Edit difference data:
------

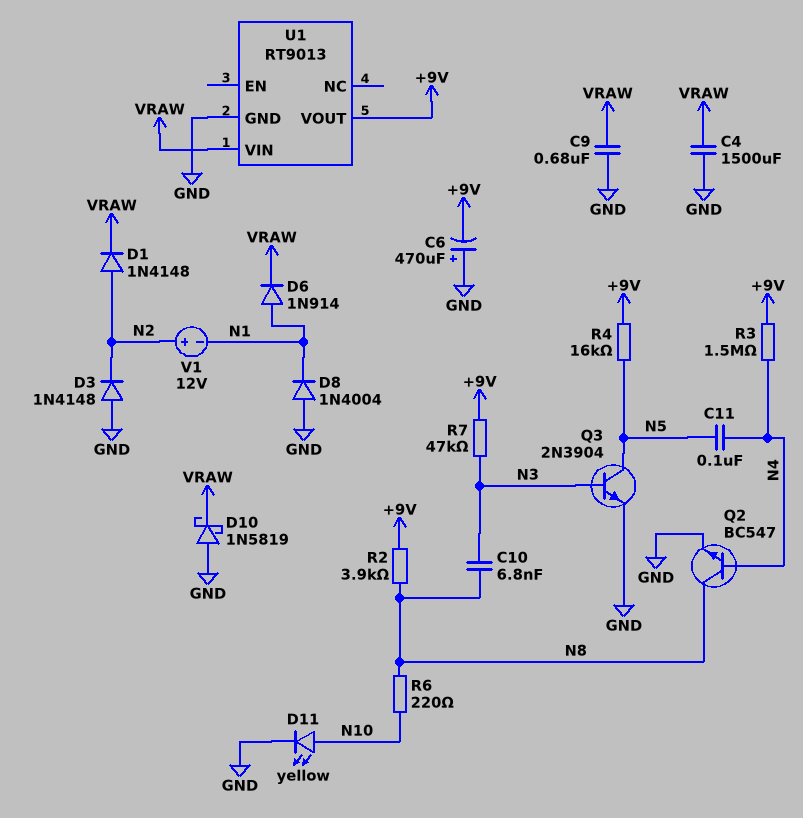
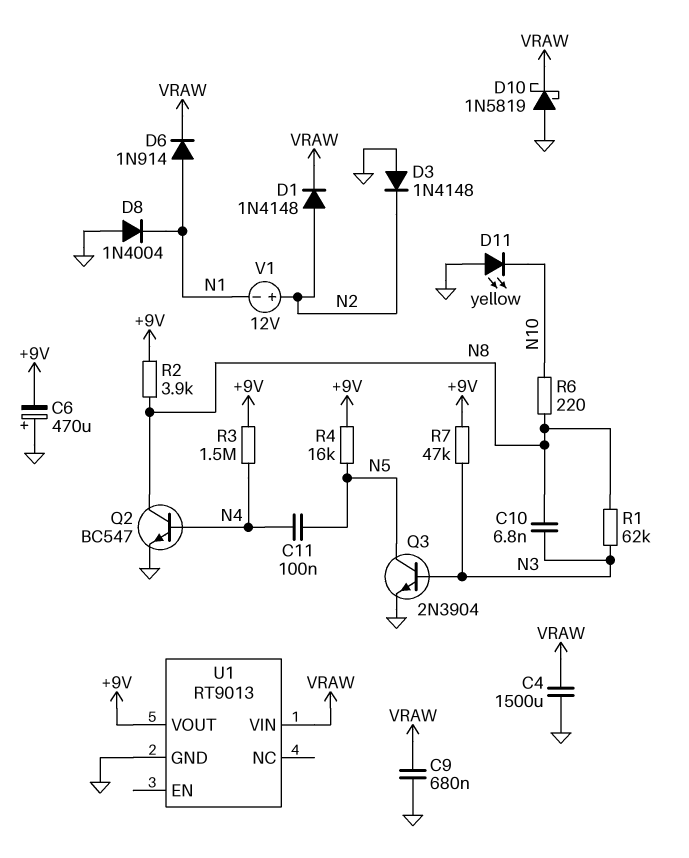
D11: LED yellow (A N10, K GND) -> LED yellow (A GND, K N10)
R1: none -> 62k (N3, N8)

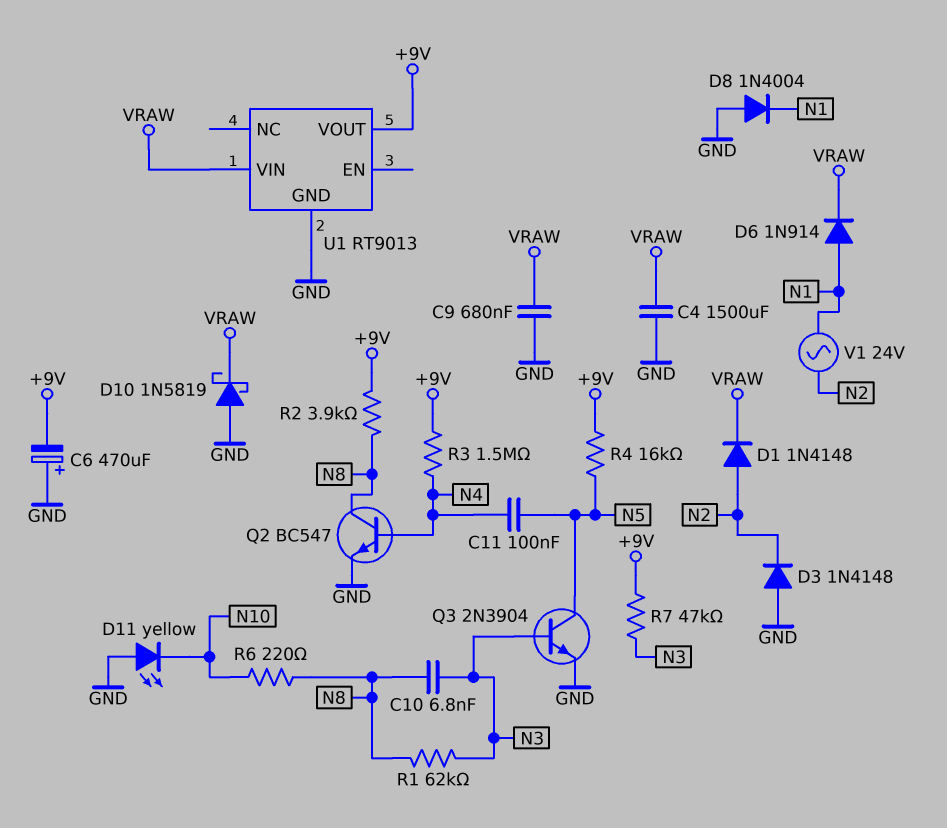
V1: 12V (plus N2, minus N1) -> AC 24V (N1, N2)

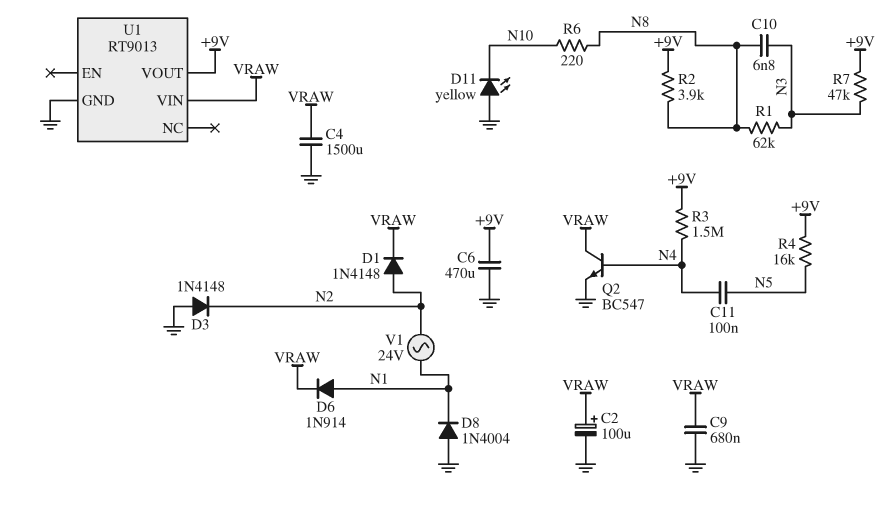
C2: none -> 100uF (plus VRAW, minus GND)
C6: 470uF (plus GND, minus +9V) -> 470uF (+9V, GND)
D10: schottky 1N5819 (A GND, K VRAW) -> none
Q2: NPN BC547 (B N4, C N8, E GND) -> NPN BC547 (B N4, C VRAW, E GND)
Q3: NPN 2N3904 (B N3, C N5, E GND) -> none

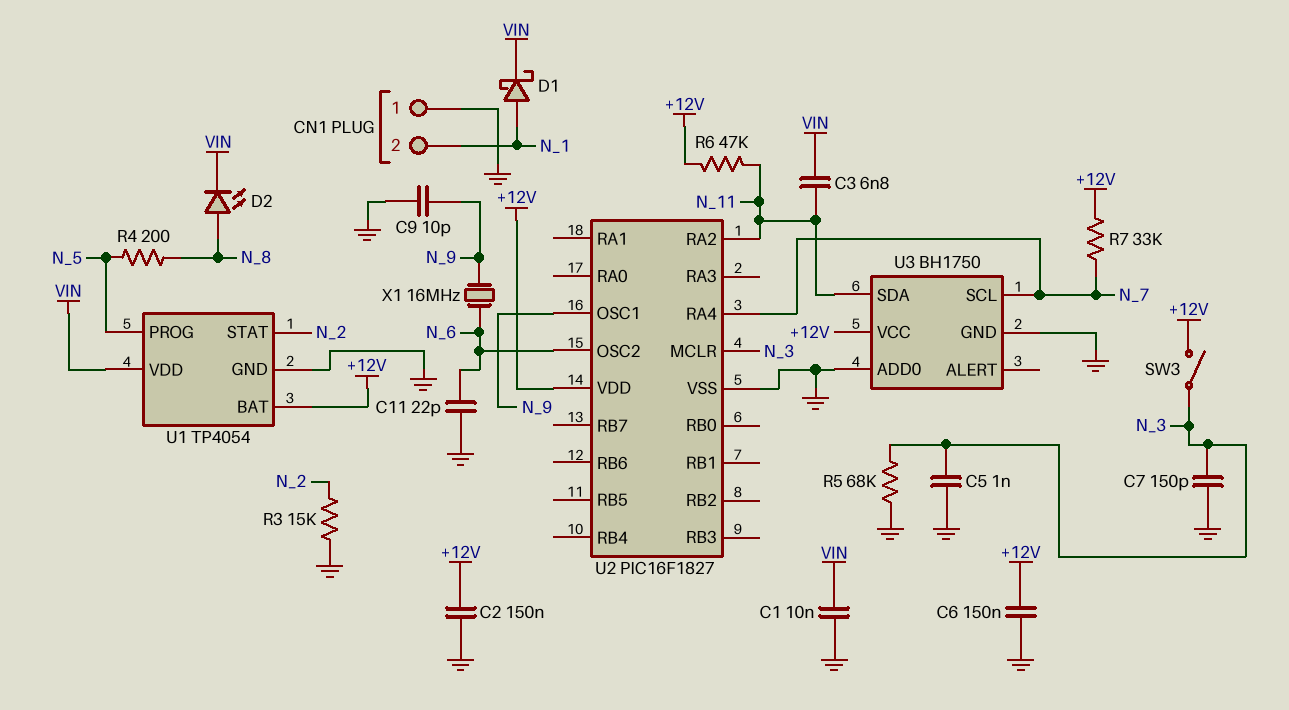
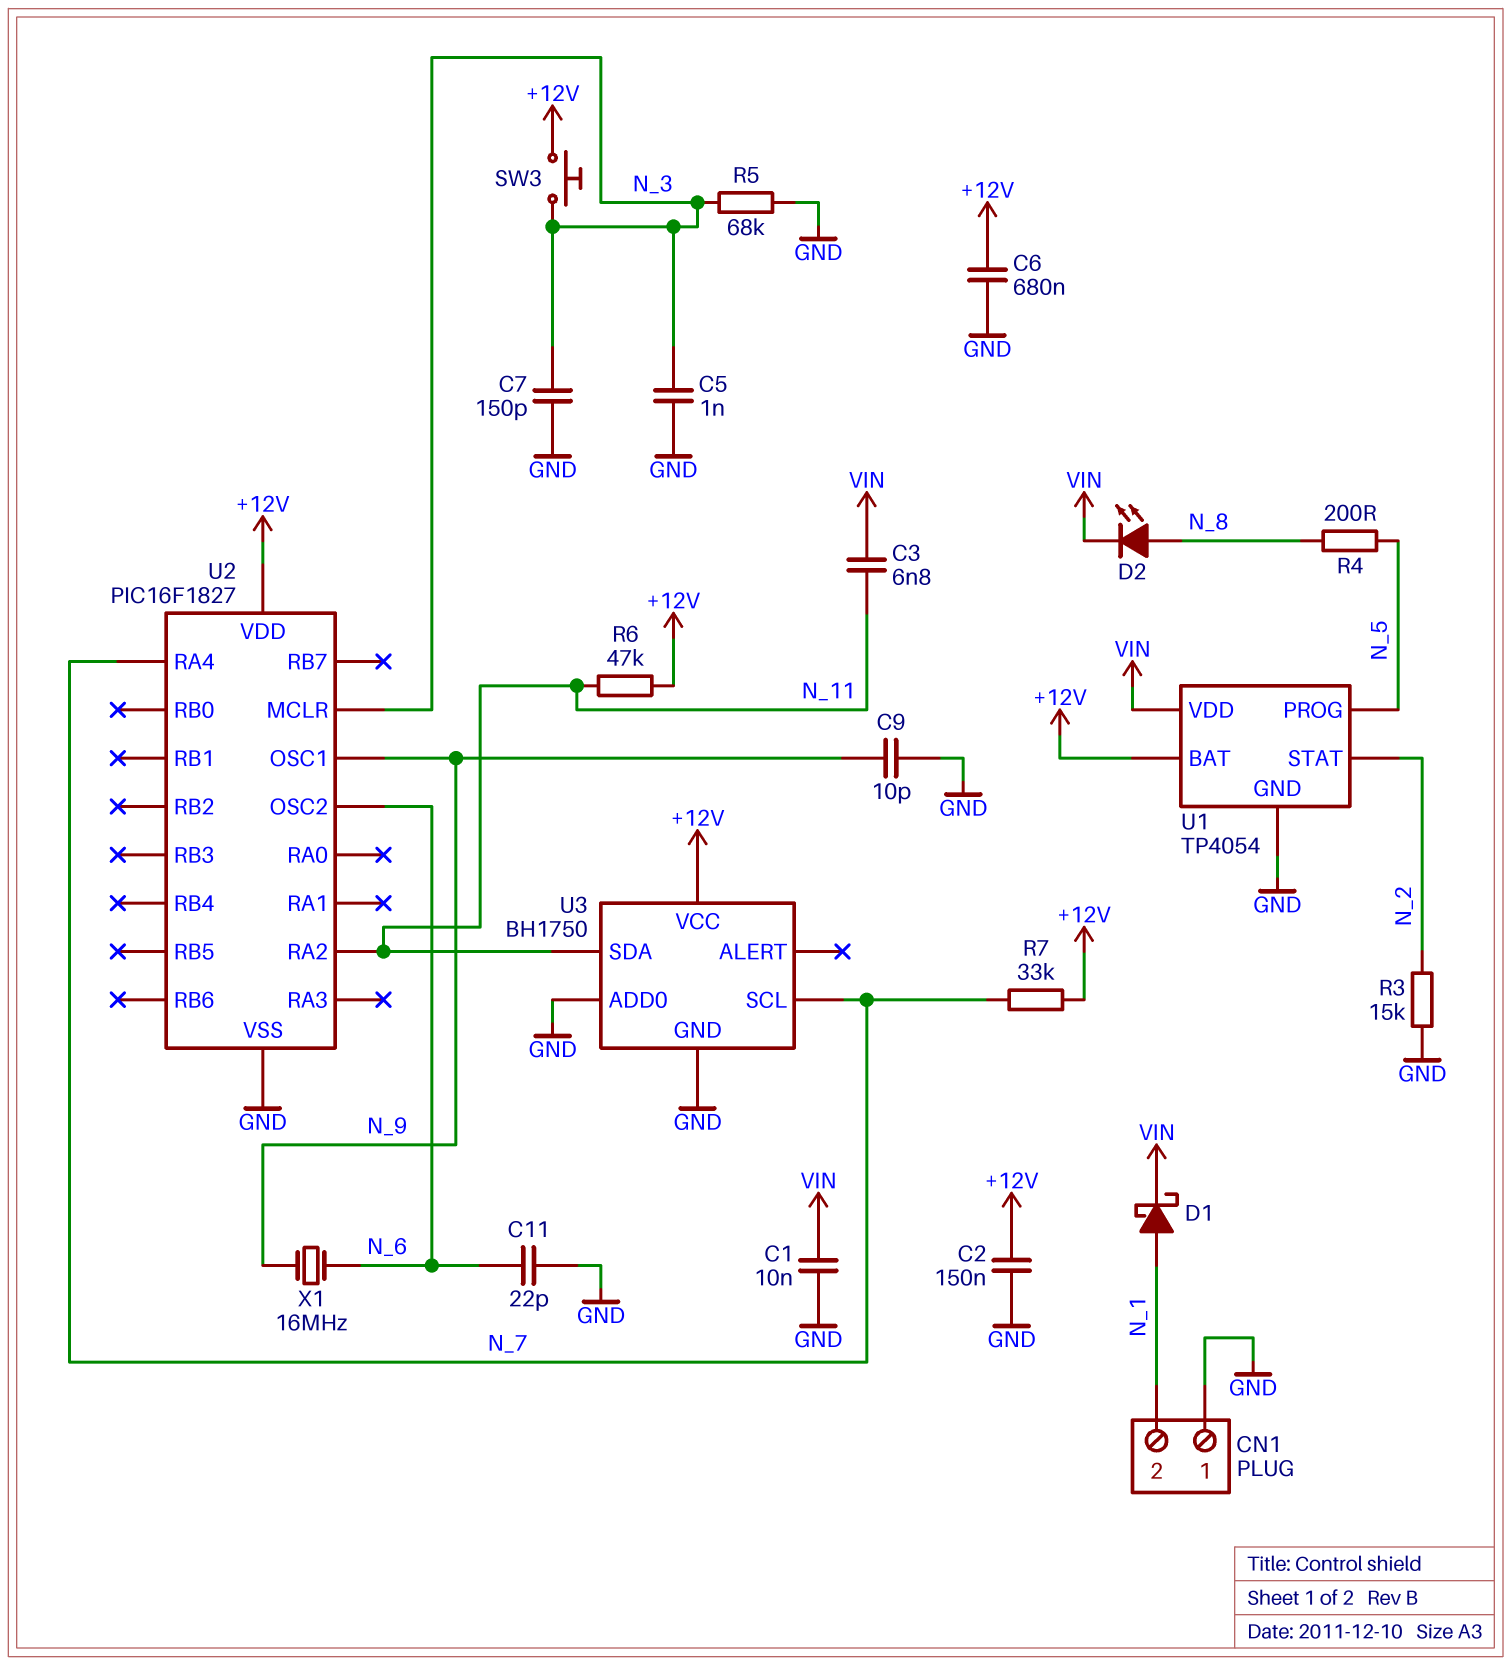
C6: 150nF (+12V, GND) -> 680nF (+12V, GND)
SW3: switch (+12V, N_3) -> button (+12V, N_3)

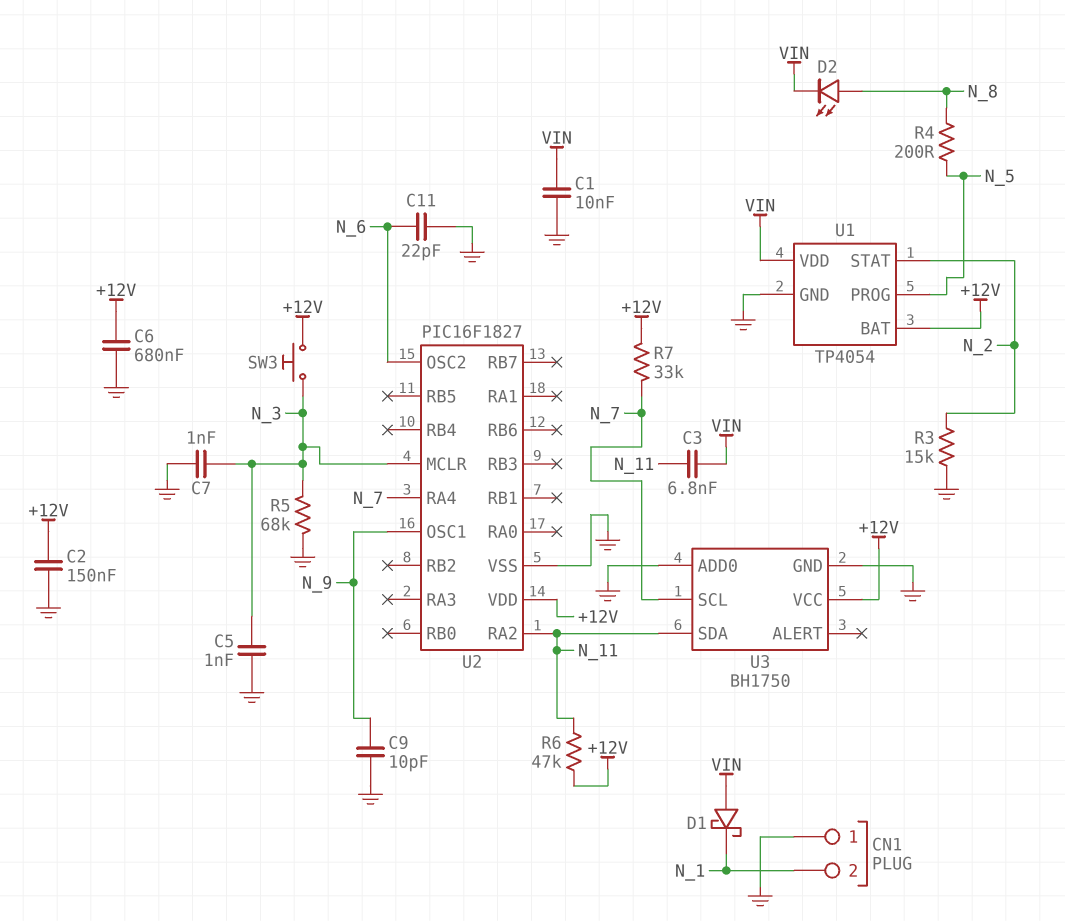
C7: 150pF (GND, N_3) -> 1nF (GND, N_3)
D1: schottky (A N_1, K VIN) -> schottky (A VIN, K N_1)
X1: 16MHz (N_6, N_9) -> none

------

A faithful copy of the lines from the line containing "C7: 150pF (GND, N_3) -> 1nF (GND, N_3)" to the end of the data should be set down, both ends included, and nothing more.

C7: 150pF (GND, N_3) -> 1nF (GND, N_3)
D1: schottky (A N_1, K VIN) -> schottky (A VIN, K N_1)
X1: 16MHz (N_6, N_9) -> none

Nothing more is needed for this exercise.